= Work item =
Output the line containing "cyan semicircle: moved 7 px right, 1 px down" and each line after it through the end of the data, exactly as written, with pictures left out.
-- Dataset excerpts follows --
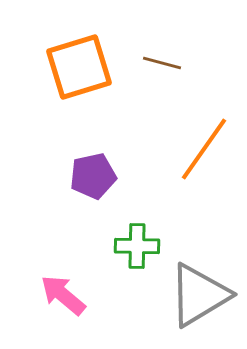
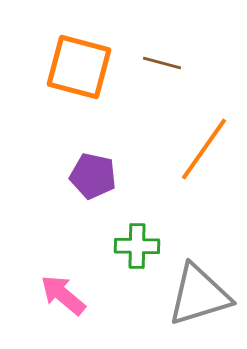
orange square: rotated 32 degrees clockwise
purple pentagon: rotated 24 degrees clockwise
gray triangle: rotated 14 degrees clockwise
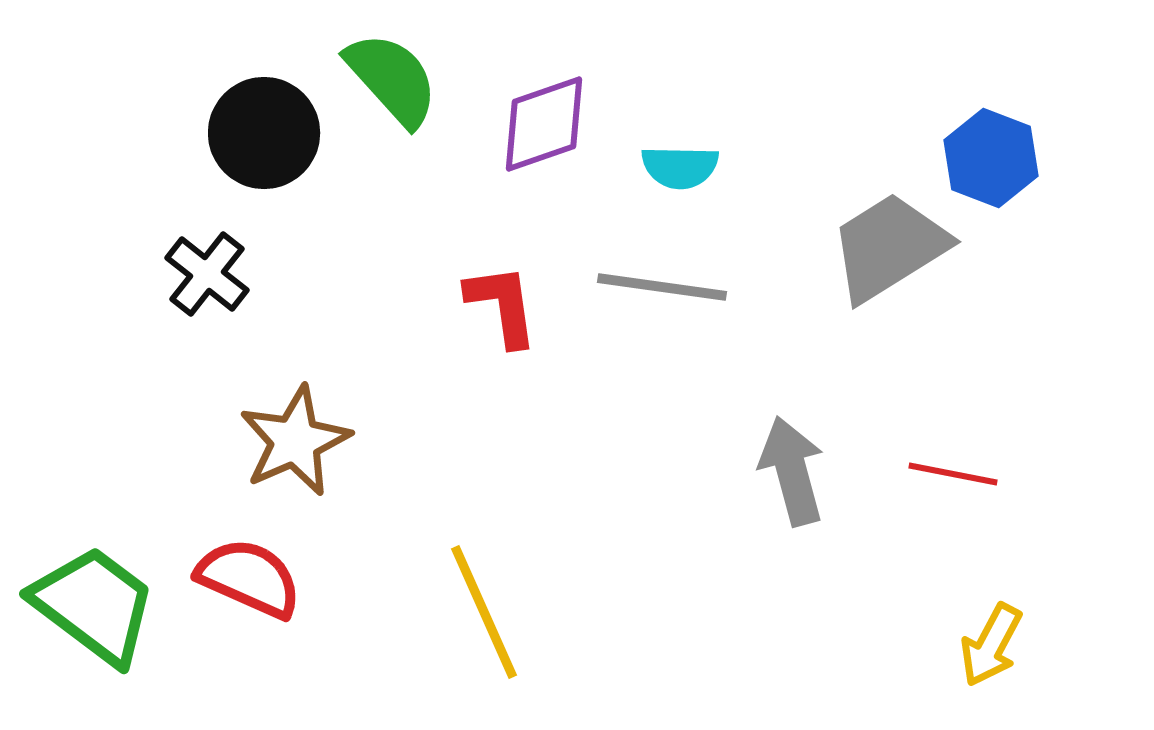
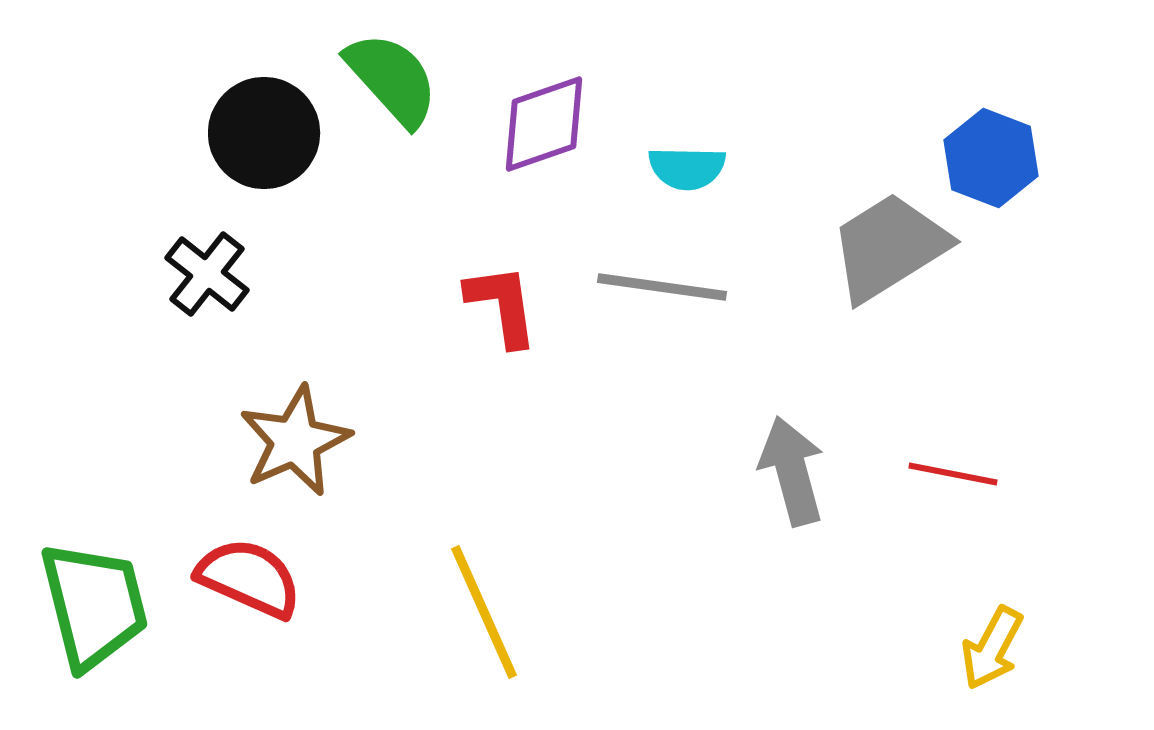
cyan semicircle: moved 7 px right, 1 px down
green trapezoid: rotated 39 degrees clockwise
yellow arrow: moved 1 px right, 3 px down
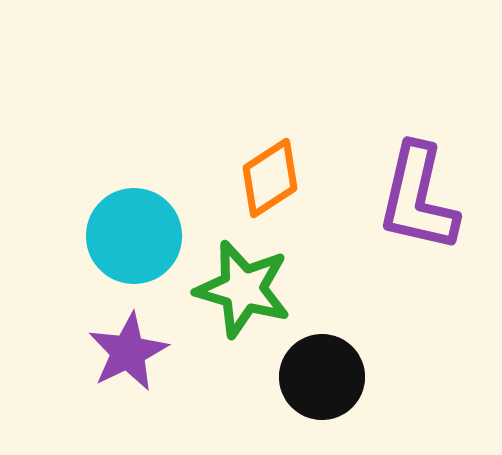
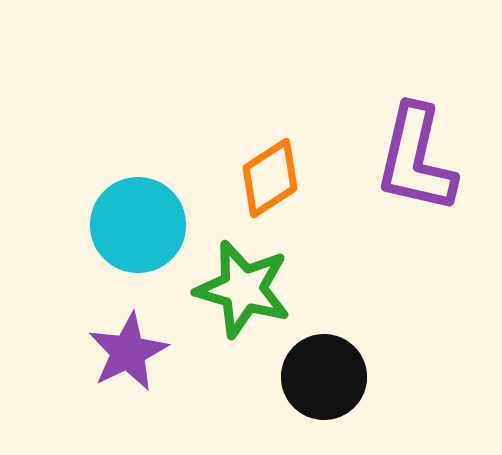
purple L-shape: moved 2 px left, 39 px up
cyan circle: moved 4 px right, 11 px up
black circle: moved 2 px right
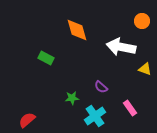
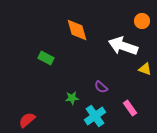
white arrow: moved 2 px right, 1 px up; rotated 8 degrees clockwise
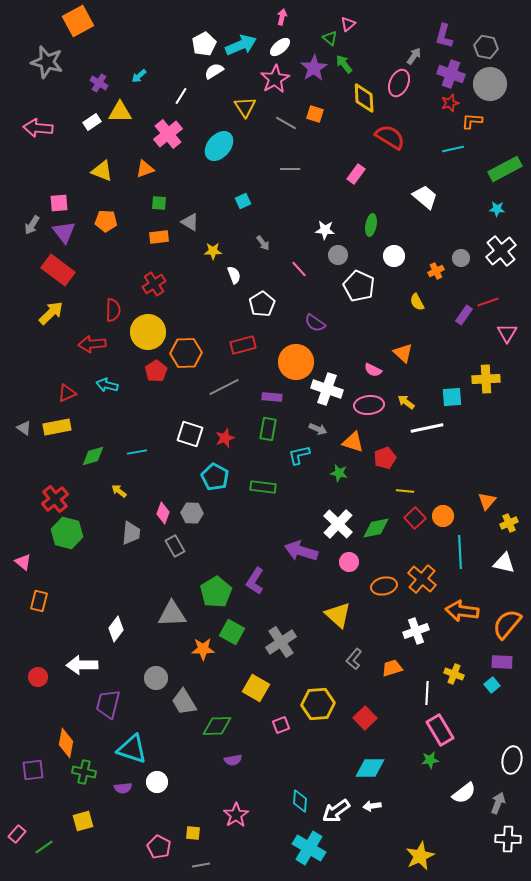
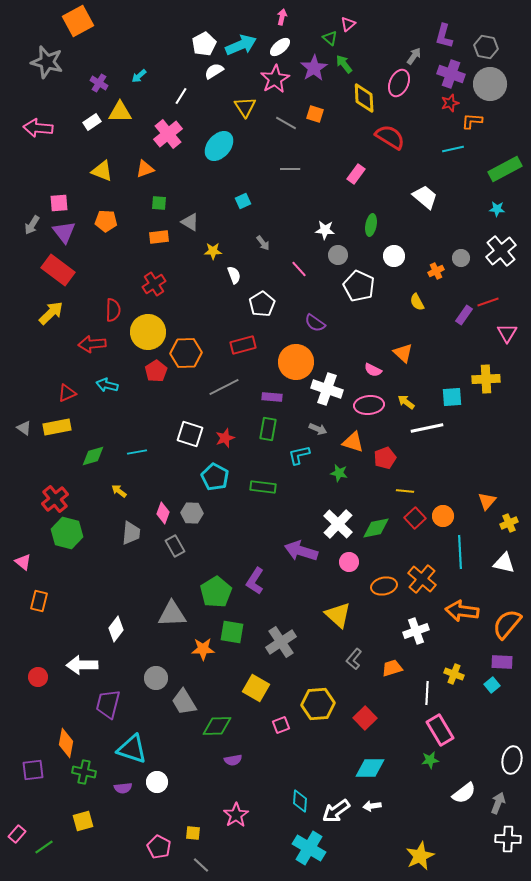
green square at (232, 632): rotated 20 degrees counterclockwise
gray line at (201, 865): rotated 54 degrees clockwise
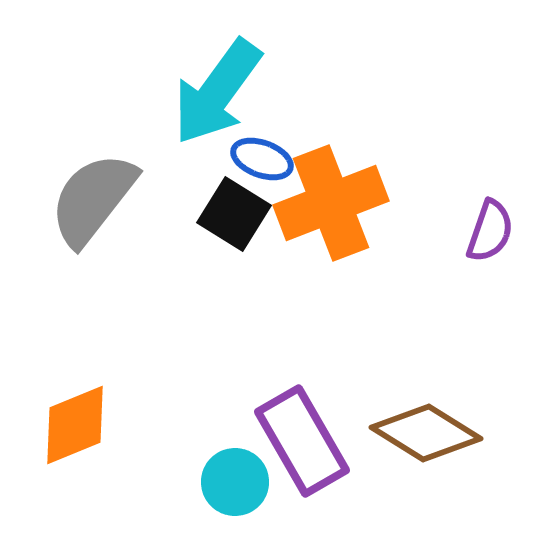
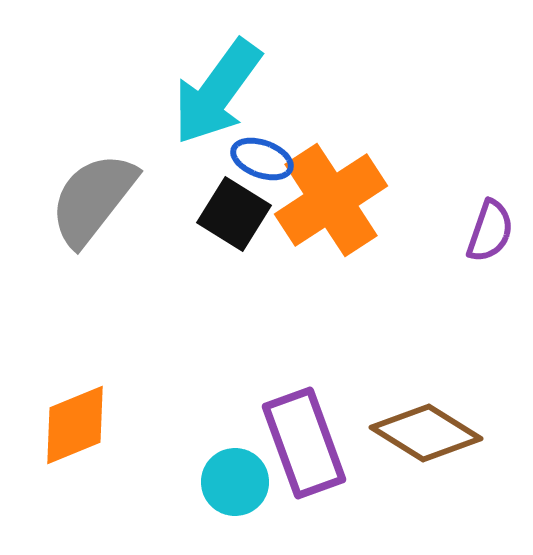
orange cross: moved 3 px up; rotated 12 degrees counterclockwise
purple rectangle: moved 2 px right, 2 px down; rotated 10 degrees clockwise
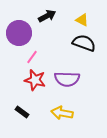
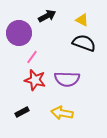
black rectangle: rotated 64 degrees counterclockwise
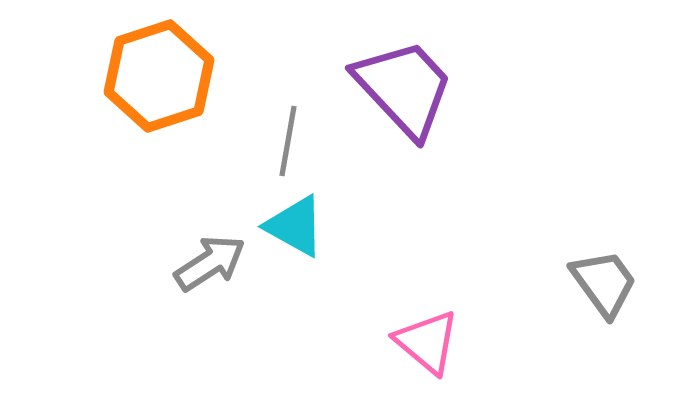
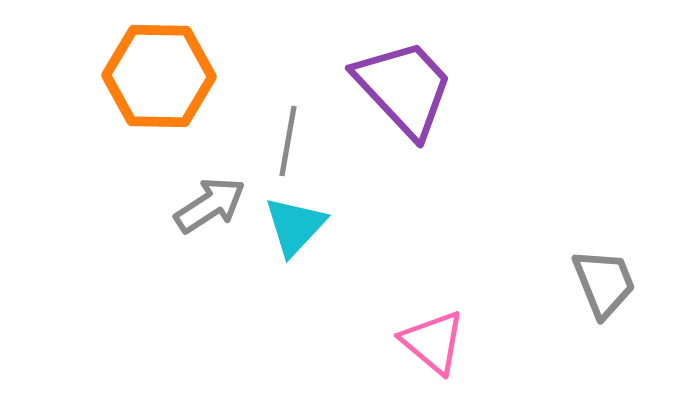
orange hexagon: rotated 19 degrees clockwise
cyan triangle: rotated 44 degrees clockwise
gray arrow: moved 58 px up
gray trapezoid: rotated 14 degrees clockwise
pink triangle: moved 6 px right
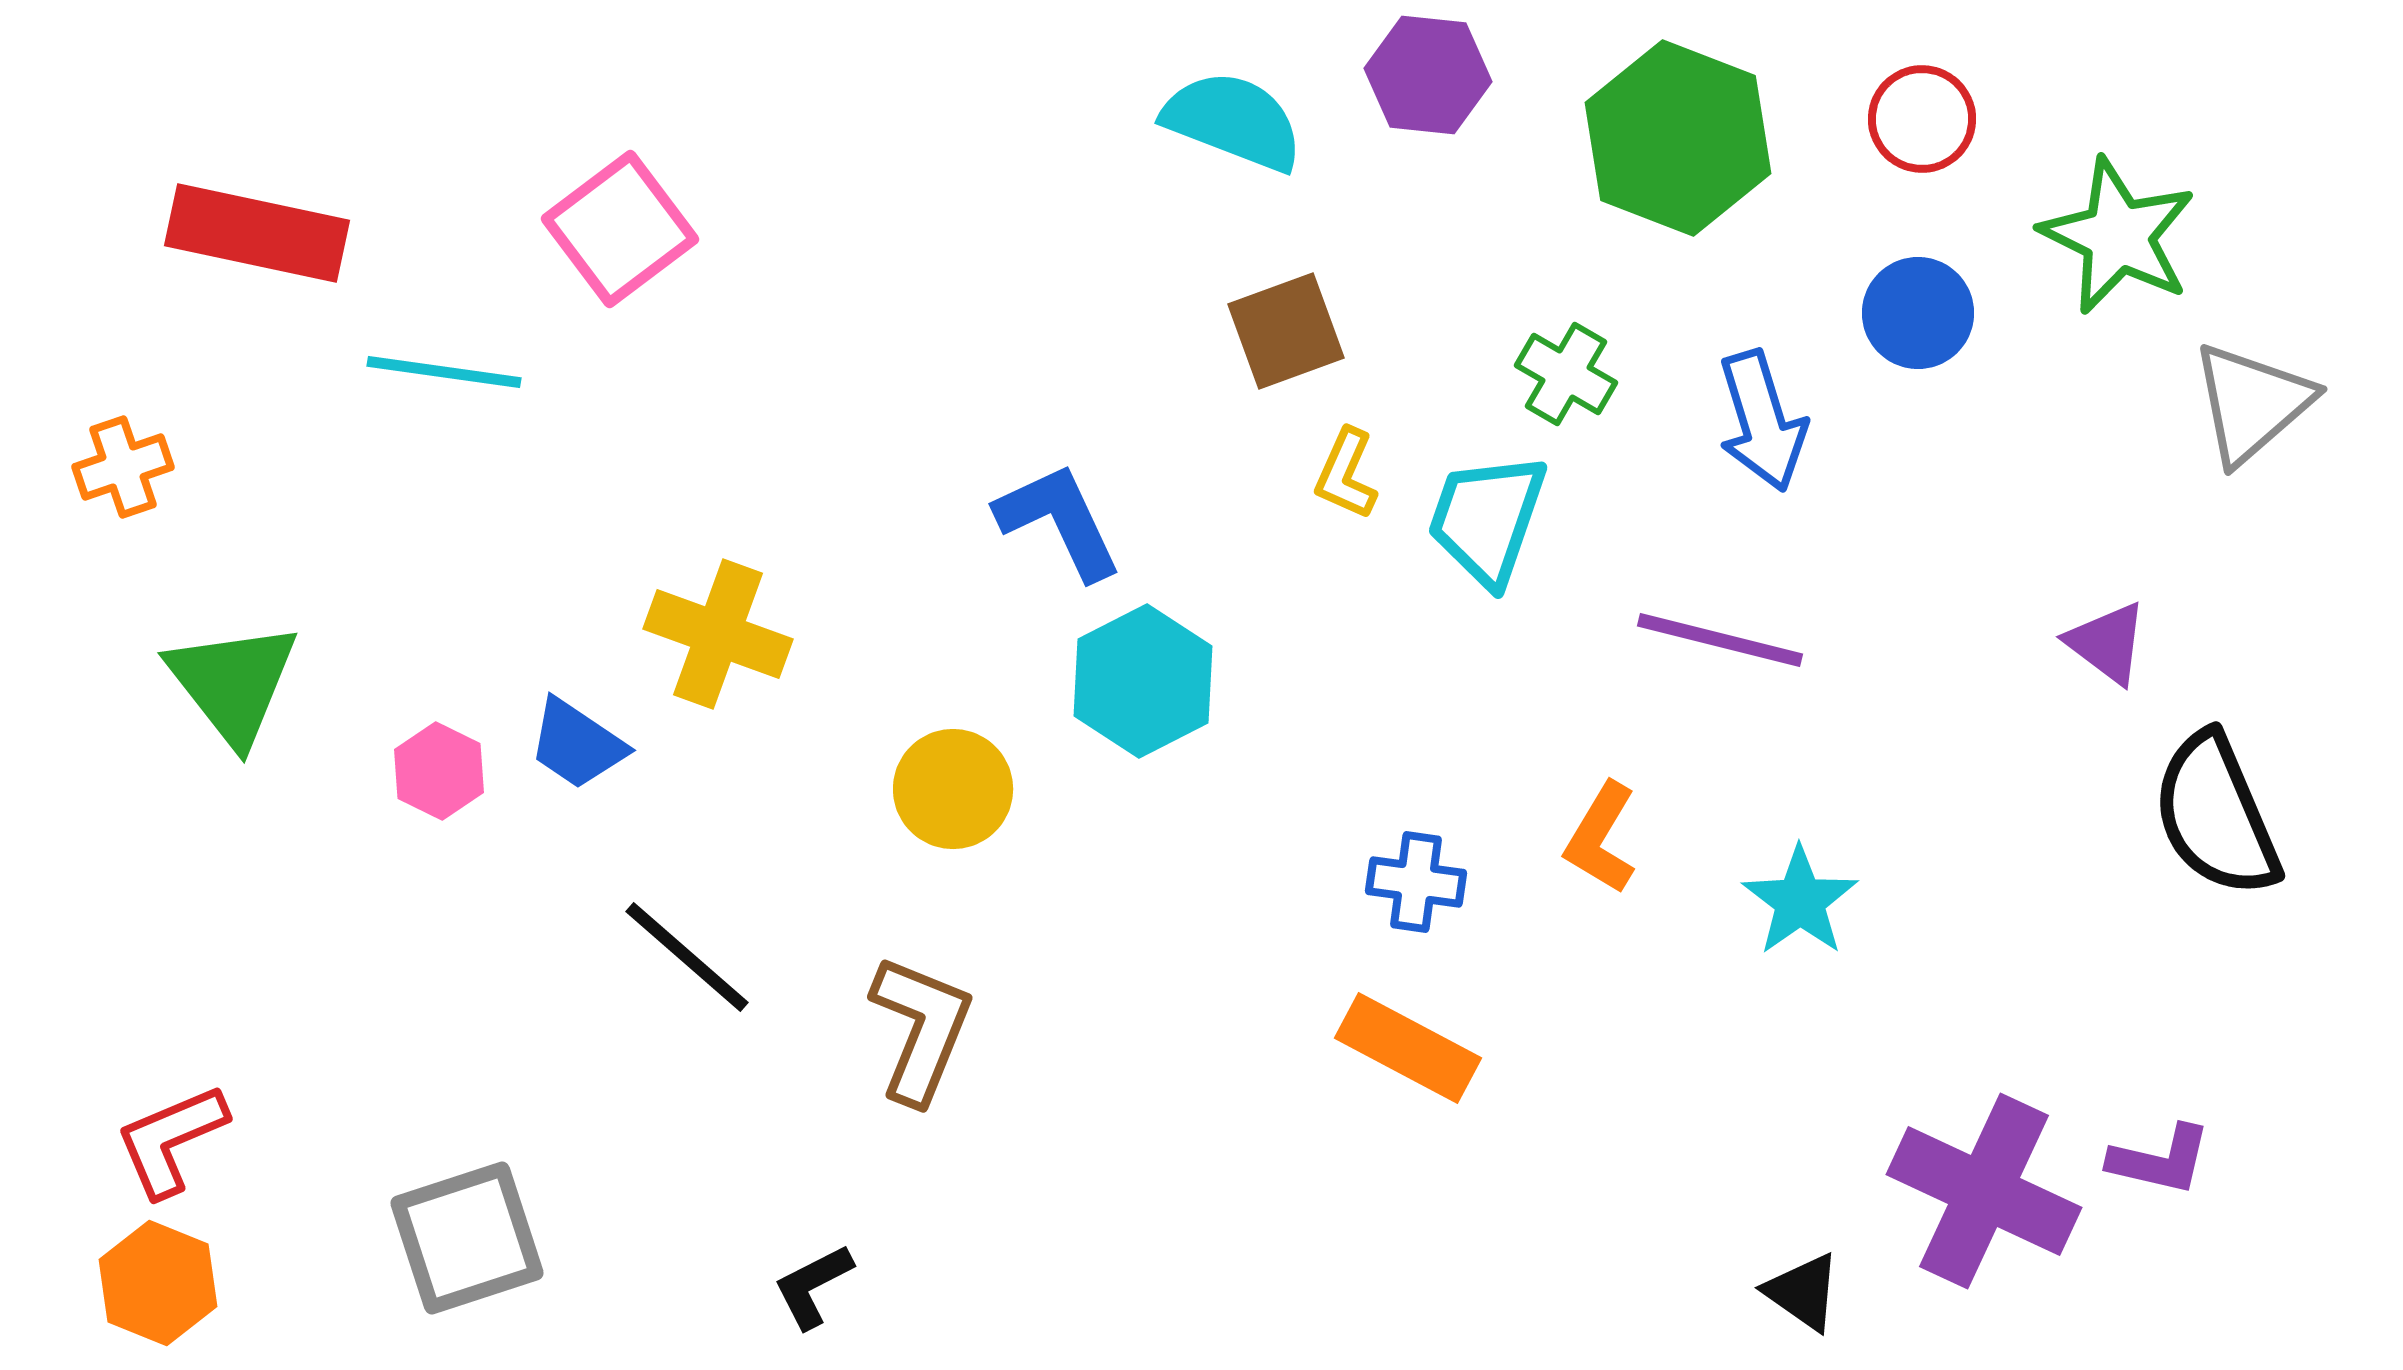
-- Dataset excerpts concluded --
= Finished exercise =
cyan semicircle: moved 7 px right, 1 px down
green trapezoid: rotated 39 degrees clockwise
yellow arrow: moved 1 px right, 3 px down
purple L-shape: moved 2 px left, 39 px up
cyan circle: moved 4 px right, 11 px up
black circle: moved 2 px right
white arrow: moved 2 px right, 1 px up; rotated 8 degrees clockwise
green square at (232, 632): rotated 20 degrees counterclockwise
gray line at (201, 865): rotated 54 degrees clockwise
orange cross: moved 3 px up; rotated 12 degrees counterclockwise
purple rectangle: moved 2 px right, 2 px down; rotated 10 degrees clockwise
black rectangle: rotated 64 degrees counterclockwise
orange hexagon: rotated 19 degrees clockwise
cyan triangle: rotated 44 degrees clockwise
gray arrow: moved 58 px up
gray trapezoid: rotated 14 degrees clockwise
pink triangle: moved 6 px right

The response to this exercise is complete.